All entries below are to be set down again exactly as given.

══════════

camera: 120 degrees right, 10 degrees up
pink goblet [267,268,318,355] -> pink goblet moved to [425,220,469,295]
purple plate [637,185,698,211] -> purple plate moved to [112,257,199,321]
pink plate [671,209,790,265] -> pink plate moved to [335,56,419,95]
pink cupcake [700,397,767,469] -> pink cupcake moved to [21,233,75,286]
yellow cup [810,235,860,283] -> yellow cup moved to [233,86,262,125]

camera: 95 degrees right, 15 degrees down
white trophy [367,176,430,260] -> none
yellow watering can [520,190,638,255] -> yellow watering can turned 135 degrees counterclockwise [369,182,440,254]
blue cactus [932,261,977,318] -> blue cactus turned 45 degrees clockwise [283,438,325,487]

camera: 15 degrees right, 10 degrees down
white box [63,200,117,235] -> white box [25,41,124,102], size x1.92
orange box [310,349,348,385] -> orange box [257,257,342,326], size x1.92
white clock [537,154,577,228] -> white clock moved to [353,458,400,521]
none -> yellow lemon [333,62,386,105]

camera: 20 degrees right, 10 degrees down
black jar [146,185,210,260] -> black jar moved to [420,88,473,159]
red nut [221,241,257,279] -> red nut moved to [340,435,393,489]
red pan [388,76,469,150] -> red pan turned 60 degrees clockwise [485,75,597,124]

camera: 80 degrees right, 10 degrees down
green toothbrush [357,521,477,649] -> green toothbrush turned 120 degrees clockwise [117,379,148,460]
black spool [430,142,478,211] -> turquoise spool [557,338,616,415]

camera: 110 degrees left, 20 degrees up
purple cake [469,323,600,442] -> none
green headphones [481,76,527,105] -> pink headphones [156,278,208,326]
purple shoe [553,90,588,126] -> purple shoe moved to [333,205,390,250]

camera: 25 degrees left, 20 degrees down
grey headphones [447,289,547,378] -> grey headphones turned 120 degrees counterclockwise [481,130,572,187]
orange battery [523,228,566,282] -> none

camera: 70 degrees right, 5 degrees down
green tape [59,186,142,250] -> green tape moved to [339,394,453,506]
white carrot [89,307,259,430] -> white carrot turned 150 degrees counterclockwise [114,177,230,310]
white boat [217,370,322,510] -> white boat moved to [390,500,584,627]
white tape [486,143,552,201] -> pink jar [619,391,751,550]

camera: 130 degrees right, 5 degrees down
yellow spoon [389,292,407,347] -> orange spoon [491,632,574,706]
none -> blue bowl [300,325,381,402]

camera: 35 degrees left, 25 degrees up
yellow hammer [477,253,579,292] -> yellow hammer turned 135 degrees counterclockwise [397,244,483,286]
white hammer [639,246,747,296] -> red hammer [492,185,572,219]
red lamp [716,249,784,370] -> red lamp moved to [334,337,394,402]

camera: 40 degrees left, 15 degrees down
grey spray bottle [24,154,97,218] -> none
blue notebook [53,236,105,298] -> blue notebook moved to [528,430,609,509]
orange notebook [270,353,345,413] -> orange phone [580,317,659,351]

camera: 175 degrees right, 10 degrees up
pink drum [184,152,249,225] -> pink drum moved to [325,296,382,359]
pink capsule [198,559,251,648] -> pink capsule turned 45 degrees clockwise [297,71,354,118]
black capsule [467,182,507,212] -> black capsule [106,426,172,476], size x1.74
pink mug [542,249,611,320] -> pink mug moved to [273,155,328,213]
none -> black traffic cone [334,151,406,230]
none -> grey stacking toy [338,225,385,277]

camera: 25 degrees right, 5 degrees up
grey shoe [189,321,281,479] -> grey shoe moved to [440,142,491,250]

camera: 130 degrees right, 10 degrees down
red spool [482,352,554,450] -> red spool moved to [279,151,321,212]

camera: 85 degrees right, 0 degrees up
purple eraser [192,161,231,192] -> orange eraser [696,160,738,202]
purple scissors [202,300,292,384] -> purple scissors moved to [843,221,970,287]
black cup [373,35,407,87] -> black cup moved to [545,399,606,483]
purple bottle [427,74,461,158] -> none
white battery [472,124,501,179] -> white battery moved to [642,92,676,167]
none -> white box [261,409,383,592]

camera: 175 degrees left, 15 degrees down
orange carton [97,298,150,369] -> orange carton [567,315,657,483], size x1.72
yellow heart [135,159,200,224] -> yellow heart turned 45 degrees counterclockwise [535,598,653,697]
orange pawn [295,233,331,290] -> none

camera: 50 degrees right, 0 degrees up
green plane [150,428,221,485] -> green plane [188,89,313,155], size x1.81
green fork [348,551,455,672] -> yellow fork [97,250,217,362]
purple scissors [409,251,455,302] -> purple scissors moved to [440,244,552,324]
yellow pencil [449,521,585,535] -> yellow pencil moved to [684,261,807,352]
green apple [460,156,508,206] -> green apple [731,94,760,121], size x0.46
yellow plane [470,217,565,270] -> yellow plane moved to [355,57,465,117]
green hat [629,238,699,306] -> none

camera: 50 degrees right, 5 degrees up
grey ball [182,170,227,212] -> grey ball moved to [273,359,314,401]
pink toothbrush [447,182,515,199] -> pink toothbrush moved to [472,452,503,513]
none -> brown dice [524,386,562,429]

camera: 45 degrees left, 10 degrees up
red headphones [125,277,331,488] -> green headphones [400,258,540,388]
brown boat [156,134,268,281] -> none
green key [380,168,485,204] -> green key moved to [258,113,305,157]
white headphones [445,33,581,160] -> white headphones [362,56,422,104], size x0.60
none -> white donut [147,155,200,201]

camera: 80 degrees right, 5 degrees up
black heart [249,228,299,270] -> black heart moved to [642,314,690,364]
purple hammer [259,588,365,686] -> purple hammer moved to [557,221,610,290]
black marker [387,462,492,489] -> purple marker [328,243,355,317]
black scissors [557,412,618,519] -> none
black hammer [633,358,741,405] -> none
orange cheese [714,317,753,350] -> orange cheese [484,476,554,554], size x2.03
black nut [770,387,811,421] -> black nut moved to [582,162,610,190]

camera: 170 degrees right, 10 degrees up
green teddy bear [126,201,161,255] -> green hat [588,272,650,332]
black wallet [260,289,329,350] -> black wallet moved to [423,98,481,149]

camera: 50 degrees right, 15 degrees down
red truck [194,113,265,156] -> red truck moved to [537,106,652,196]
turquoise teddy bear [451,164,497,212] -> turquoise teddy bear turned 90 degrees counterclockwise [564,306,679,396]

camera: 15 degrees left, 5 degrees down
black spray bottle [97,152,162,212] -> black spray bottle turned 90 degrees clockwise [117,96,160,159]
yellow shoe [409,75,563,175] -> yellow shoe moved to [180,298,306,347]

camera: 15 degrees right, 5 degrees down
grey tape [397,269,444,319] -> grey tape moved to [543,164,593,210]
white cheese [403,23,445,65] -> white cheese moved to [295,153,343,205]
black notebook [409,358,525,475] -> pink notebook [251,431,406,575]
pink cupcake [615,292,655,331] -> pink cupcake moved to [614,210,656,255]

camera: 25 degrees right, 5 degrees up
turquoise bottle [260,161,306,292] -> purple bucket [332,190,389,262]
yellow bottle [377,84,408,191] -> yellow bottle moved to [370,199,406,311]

══════════

--- RESPONSE AREA ---
camera: 120 degrees right, 10 degrees up
pink goblet [267,268,318,355] -> pink goblet moved to [425,220,469,295]
purple plate [637,185,698,211] -> purple plate moved to [112,257,199,321]
pink plate [671,209,790,265] -> pink plate moved to [335,56,419,95]
pink cupcake [700,397,767,469] -> pink cupcake moved to [21,233,75,286]
yellow cup [810,235,860,283] -> yellow cup moved to [233,86,262,125]

camera: 95 degrees right, 15 degrees down
white trophy [367,176,430,260] -> none
yellow watering can [520,190,638,255] -> yellow watering can turned 135 degrees counterclockwise [369,182,440,254]
blue cactus [932,261,977,318] -> blue cactus turned 45 degrees clockwise [283,438,325,487]

camera: 15 degrees right, 10 degrees down
white box [63,200,117,235] -> white box [25,41,124,102], size x1.92
orange box [310,349,348,385] -> orange box [257,257,342,326], size x1.92
white clock [537,154,577,228] -> white clock moved to [353,458,400,521]
none -> yellow lemon [333,62,386,105]

camera: 20 degrees right, 10 degrees down
black jar [146,185,210,260] -> black jar moved to [420,88,473,159]
red nut [221,241,257,279] -> red nut moved to [340,435,393,489]
red pan [388,76,469,150] -> red pan turned 60 degrees clockwise [485,75,597,124]

camera: 80 degrees right, 10 degrees down
green toothbrush [357,521,477,649] -> green toothbrush turned 120 degrees clockwise [117,379,148,460]
black spool [430,142,478,211] -> turquoise spool [557,338,616,415]

camera: 110 degrees left, 20 degrees up
purple cake [469,323,600,442] -> none
green headphones [481,76,527,105] -> pink headphones [156,278,208,326]
purple shoe [553,90,588,126] -> purple shoe moved to [333,205,390,250]

camera: 25 degrees left, 20 degrees down
grey headphones [447,289,547,378] -> grey headphones turned 120 degrees counterclockwise [481,130,572,187]
orange battery [523,228,566,282] -> none

camera: 70 degrees right, 5 degrees down
green tape [59,186,142,250] -> green tape moved to [339,394,453,506]
white carrot [89,307,259,430] -> white carrot turned 150 degrees counterclockwise [114,177,230,310]
white boat [217,370,322,510] -> white boat moved to [390,500,584,627]
white tape [486,143,552,201] -> pink jar [619,391,751,550]

camera: 130 degrees right, 5 degrees down
yellow spoon [389,292,407,347] -> orange spoon [491,632,574,706]
none -> blue bowl [300,325,381,402]

camera: 35 degrees left, 25 degrees up
yellow hammer [477,253,579,292] -> yellow hammer turned 135 degrees counterclockwise [397,244,483,286]
white hammer [639,246,747,296] -> red hammer [492,185,572,219]
red lamp [716,249,784,370] -> red lamp moved to [334,337,394,402]

camera: 40 degrees left, 15 degrees down
grey spray bottle [24,154,97,218] -> none
blue notebook [53,236,105,298] -> blue notebook moved to [528,430,609,509]
orange notebook [270,353,345,413] -> orange phone [580,317,659,351]

camera: 175 degrees right, 10 degrees up
pink drum [184,152,249,225] -> pink drum moved to [325,296,382,359]
pink capsule [198,559,251,648] -> pink capsule turned 45 degrees clockwise [297,71,354,118]
black capsule [467,182,507,212] -> black capsule [106,426,172,476], size x1.74
pink mug [542,249,611,320] -> pink mug moved to [273,155,328,213]
none -> black traffic cone [334,151,406,230]
none -> grey stacking toy [338,225,385,277]

camera: 25 degrees right, 5 degrees up
grey shoe [189,321,281,479] -> grey shoe moved to [440,142,491,250]

camera: 130 degrees right, 10 degrees down
red spool [482,352,554,450] -> red spool moved to [279,151,321,212]

camera: 85 degrees right, 0 degrees up
purple eraser [192,161,231,192] -> orange eraser [696,160,738,202]
purple scissors [202,300,292,384] -> purple scissors moved to [843,221,970,287]
black cup [373,35,407,87] -> black cup moved to [545,399,606,483]
purple bottle [427,74,461,158] -> none
white battery [472,124,501,179] -> white battery moved to [642,92,676,167]
none -> white box [261,409,383,592]

camera: 175 degrees left, 15 degrees down
orange carton [97,298,150,369] -> orange carton [567,315,657,483], size x1.72
yellow heart [135,159,200,224] -> yellow heart turned 45 degrees counterclockwise [535,598,653,697]
orange pawn [295,233,331,290] -> none

camera: 50 degrees right, 0 degrees up
green plane [150,428,221,485] -> green plane [188,89,313,155], size x1.81
green fork [348,551,455,672] -> yellow fork [97,250,217,362]
purple scissors [409,251,455,302] -> purple scissors moved to [440,244,552,324]
yellow pencil [449,521,585,535] -> yellow pencil moved to [684,261,807,352]
green apple [460,156,508,206] -> green apple [731,94,760,121], size x0.46
yellow plane [470,217,565,270] -> yellow plane moved to [355,57,465,117]
green hat [629,238,699,306] -> none

camera: 50 degrees right, 5 degrees up
grey ball [182,170,227,212] -> grey ball moved to [273,359,314,401]
pink toothbrush [447,182,515,199] -> pink toothbrush moved to [472,452,503,513]
none -> brown dice [524,386,562,429]

camera: 45 degrees left, 10 degrees up
red headphones [125,277,331,488] -> green headphones [400,258,540,388]
brown boat [156,134,268,281] -> none
green key [380,168,485,204] -> green key moved to [258,113,305,157]
white headphones [445,33,581,160] -> white headphones [362,56,422,104], size x0.60
none -> white donut [147,155,200,201]

camera: 80 degrees right, 5 degrees up
black heart [249,228,299,270] -> black heart moved to [642,314,690,364]
purple hammer [259,588,365,686] -> purple hammer moved to [557,221,610,290]
black marker [387,462,492,489] -> purple marker [328,243,355,317]
black scissors [557,412,618,519] -> none
black hammer [633,358,741,405] -> none
orange cheese [714,317,753,350] -> orange cheese [484,476,554,554], size x2.03
black nut [770,387,811,421] -> black nut moved to [582,162,610,190]

camera: 170 degrees right, 10 degrees up
green teddy bear [126,201,161,255] -> green hat [588,272,650,332]
black wallet [260,289,329,350] -> black wallet moved to [423,98,481,149]

camera: 50 degrees right, 15 degrees down
red truck [194,113,265,156] -> red truck moved to [537,106,652,196]
turquoise teddy bear [451,164,497,212] -> turquoise teddy bear turned 90 degrees counterclockwise [564,306,679,396]

camera: 15 degrees left, 5 degrees down
black spray bottle [97,152,162,212] -> black spray bottle turned 90 degrees clockwise [117,96,160,159]
yellow shoe [409,75,563,175] -> yellow shoe moved to [180,298,306,347]

camera: 15 degrees right, 5 degrees down
grey tape [397,269,444,319] -> grey tape moved to [543,164,593,210]
white cheese [403,23,445,65] -> white cheese moved to [295,153,343,205]
black notebook [409,358,525,475] -> pink notebook [251,431,406,575]
pink cupcake [615,292,655,331] -> pink cupcake moved to [614,210,656,255]

camera: 25 degrees right, 5 degrees up
turquoise bottle [260,161,306,292] -> purple bucket [332,190,389,262]
yellow bottle [377,84,408,191] -> yellow bottle moved to [370,199,406,311]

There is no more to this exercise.